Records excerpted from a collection
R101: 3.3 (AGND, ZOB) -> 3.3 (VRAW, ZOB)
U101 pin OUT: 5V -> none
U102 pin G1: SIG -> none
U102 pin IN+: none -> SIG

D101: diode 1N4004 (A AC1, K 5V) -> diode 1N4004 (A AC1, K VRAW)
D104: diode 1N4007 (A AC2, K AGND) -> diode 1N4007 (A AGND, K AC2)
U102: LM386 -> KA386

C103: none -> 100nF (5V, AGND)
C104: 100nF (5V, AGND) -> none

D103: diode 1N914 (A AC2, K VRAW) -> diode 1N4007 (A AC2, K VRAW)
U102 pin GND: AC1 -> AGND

---

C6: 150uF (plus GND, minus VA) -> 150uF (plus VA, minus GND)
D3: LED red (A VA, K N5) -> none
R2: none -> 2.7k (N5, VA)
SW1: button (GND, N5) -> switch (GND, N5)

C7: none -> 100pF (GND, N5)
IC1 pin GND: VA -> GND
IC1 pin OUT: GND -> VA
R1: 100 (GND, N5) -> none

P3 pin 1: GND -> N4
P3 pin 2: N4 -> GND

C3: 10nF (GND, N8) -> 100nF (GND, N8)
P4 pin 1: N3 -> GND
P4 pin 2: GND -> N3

> [To do]
Lines with "none" in them are what the answer must contain; copy each from the records above.

> [Written solution]
U101 pin OUT: 5V -> none
U102 pin G1: SIG -> none
U102 pin IN+: none -> SIG
C103: none -> 100nF (5V, AGND)
C104: 100nF (5V, AGND) -> none
D3: LED red (A VA, K N5) -> none
R2: none -> 2.7k (N5, VA)
C7: none -> 100pF (GND, N5)
R1: 100 (GND, N5) -> none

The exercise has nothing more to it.